Your task is to copy the lines of the data below from the line holding "repainted | champignon" through the line holding "repainted | règle", inclusive, exactly and with nothing added.

——————————

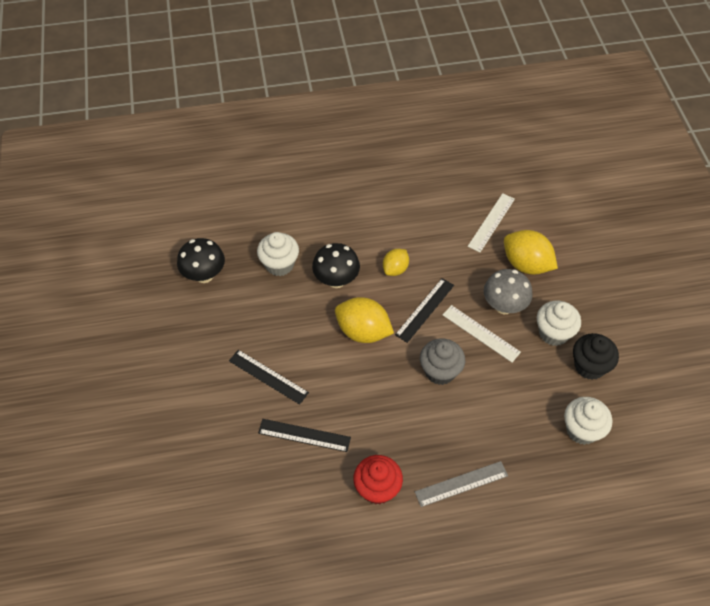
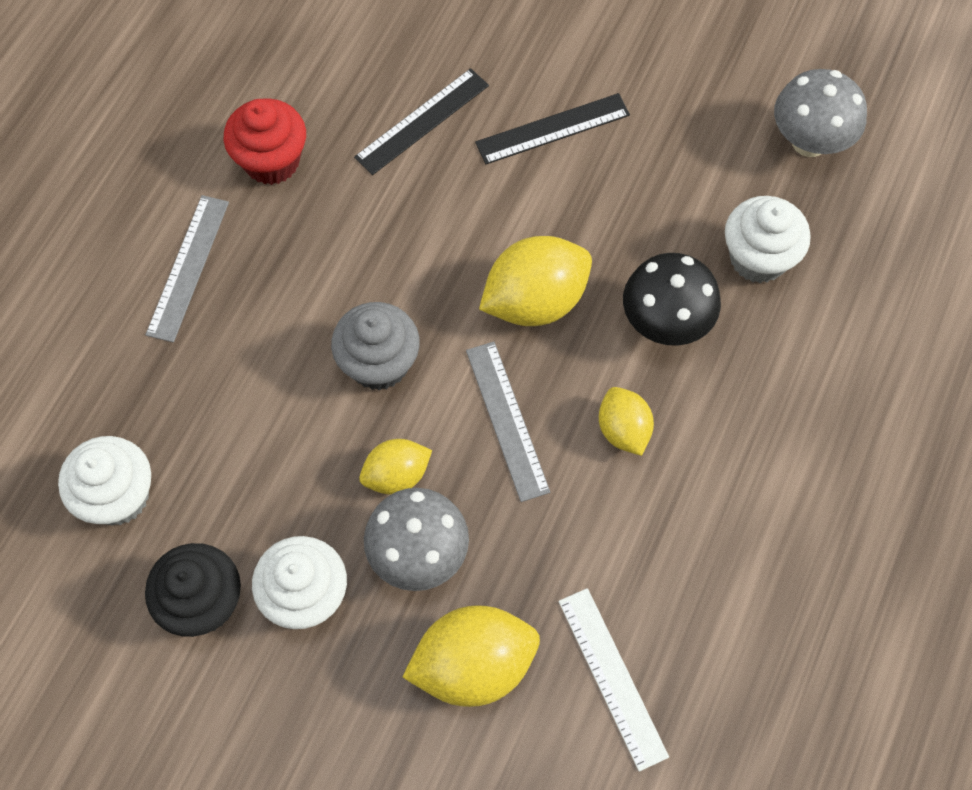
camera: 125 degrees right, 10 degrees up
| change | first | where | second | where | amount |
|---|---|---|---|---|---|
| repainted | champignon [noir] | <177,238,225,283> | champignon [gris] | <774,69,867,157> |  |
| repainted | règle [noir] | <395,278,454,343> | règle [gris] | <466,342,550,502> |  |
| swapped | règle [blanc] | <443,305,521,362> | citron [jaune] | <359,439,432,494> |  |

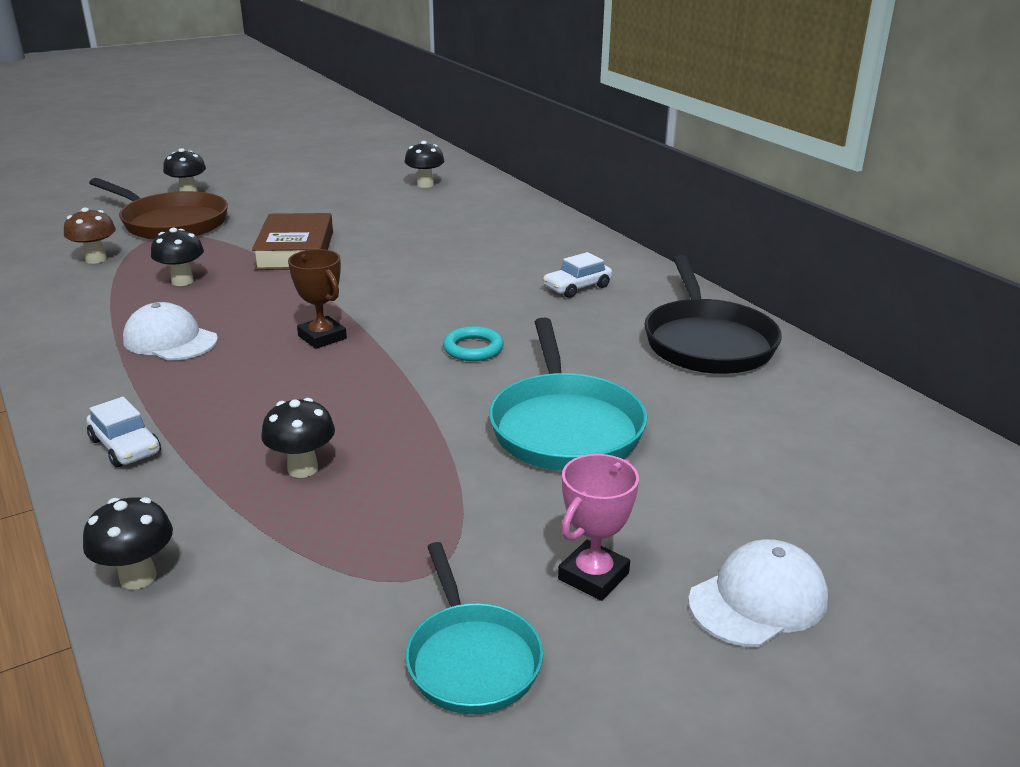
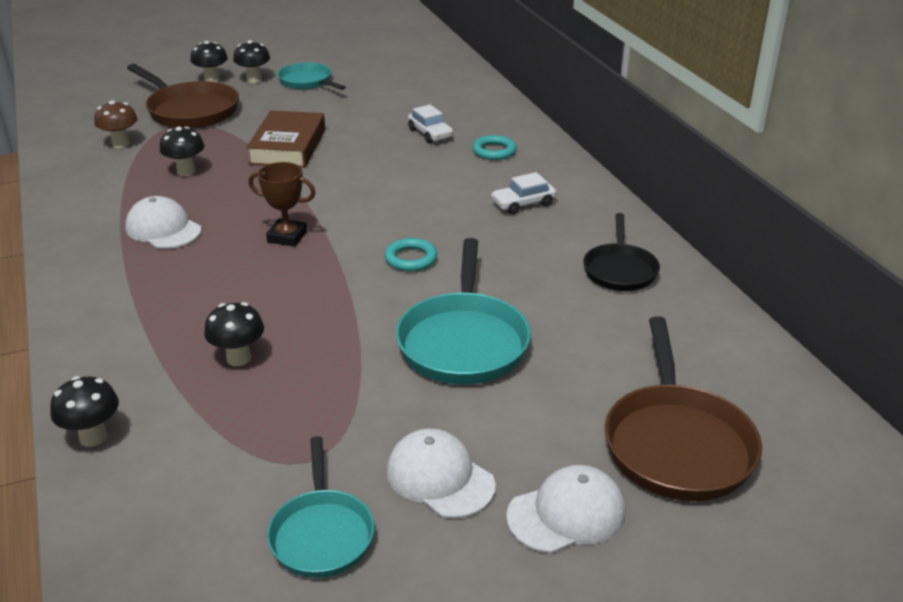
camera: 10 degrees right, 5 degrees up
| change | first | where | second | where | amount |
|---|---|---|---|---|---|
| shifted | champignon [noir] | <404,141,444,188> |  | <233,40,270,83> |  |
| rotated | trophée [marron] | <288,249,347,349> |  | <249,162,316,247> | 45 degrees counterclockwise |
| scaled | poêle [noir] | <644,255,782,374> |  | <583,213,660,291> | x0.63 |
| shifted | voiture [blanc] | <86,397,161,468> |  | <408,105,453,143> |  |
| swapped | trophée [rose] | <558,454,639,601> | casquette [blanc] | <387,428,496,518> |  |
| new |  |  | poêle [turquoise] | <277,62,346,90> |  |
| new |  |  | anneau [turquoise] | <472,135,516,160> |  |
| new |  |  | poêle [marron] | <605,316,762,501> |  |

——————————

The answer:
| repainted | champignon [noir] | <177,238,225,283> | champignon [gris] | <774,69,867,157> |  |
| repainted | règle [noir] | <395,278,454,343> | règle [gris] | <466,342,550,502> |  |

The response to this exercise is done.